> AIM OF THE TASK
This exercise calls for the line with "red circle: (152, 112) -> (129, 88), moved", the line with "blue line: (1211, 1137)", and all lines between them in the material below, output exactly and with no other lines.

> SOURCE DATA

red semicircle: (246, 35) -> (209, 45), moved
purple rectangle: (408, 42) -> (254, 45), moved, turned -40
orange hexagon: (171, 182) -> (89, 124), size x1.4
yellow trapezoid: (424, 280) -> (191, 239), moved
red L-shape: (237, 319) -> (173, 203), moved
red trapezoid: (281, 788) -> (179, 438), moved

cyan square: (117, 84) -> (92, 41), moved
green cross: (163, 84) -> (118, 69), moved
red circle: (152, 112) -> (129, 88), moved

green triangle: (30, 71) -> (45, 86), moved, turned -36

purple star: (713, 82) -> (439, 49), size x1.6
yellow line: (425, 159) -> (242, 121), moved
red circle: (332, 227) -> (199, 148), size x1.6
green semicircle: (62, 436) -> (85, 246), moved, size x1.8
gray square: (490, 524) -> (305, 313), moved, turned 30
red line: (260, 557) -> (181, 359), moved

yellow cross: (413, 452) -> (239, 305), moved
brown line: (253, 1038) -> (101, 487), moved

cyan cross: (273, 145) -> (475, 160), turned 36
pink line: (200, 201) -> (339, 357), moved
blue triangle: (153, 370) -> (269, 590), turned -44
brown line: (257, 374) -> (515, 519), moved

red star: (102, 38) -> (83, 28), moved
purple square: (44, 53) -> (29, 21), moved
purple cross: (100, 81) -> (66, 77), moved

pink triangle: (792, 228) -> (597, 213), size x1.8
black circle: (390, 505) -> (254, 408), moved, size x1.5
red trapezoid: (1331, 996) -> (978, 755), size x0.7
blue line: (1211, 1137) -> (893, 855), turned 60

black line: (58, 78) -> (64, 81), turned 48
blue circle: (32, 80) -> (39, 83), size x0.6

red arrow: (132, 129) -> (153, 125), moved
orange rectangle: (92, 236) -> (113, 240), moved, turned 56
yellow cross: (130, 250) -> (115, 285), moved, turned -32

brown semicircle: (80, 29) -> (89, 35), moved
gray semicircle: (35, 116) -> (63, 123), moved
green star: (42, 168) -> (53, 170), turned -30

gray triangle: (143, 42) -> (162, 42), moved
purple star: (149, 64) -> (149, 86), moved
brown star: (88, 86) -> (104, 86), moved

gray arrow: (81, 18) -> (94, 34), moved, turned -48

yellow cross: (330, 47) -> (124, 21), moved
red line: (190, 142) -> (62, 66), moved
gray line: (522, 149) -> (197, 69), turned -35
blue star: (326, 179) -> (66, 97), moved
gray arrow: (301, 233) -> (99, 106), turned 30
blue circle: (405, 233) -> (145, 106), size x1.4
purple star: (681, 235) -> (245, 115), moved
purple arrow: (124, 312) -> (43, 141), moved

> SOLUTION TO THIS EXERCISE
red circle: (152, 112) -> (129, 88), moved

green triangle: (30, 71) -> (45, 86), moved, turned -36

purple star: (713, 82) -> (439, 49), size x1.6
yellow line: (425, 159) -> (242, 121), moved
red circle: (332, 227) -> (199, 148), size x1.6
green semicircle: (62, 436) -> (85, 246), moved, size x1.8
gray square: (490, 524) -> (305, 313), moved, turned 30
red line: (260, 557) -> (181, 359), moved

yellow cross: (413, 452) -> (239, 305), moved
brown line: (253, 1038) -> (101, 487), moved

cyan cross: (273, 145) -> (475, 160), turned 36
pink line: (200, 201) -> (339, 357), moved
blue triangle: (153, 370) -> (269, 590), turned -44
brown line: (257, 374) -> (515, 519), moved

red star: (102, 38) -> (83, 28), moved
purple square: (44, 53) -> (29, 21), moved
purple cross: (100, 81) -> (66, 77), moved

pink triangle: (792, 228) -> (597, 213), size x1.8
black circle: (390, 505) -> (254, 408), moved, size x1.5
red trapezoid: (1331, 996) -> (978, 755), size x0.7
blue line: (1211, 1137) -> (893, 855), turned 60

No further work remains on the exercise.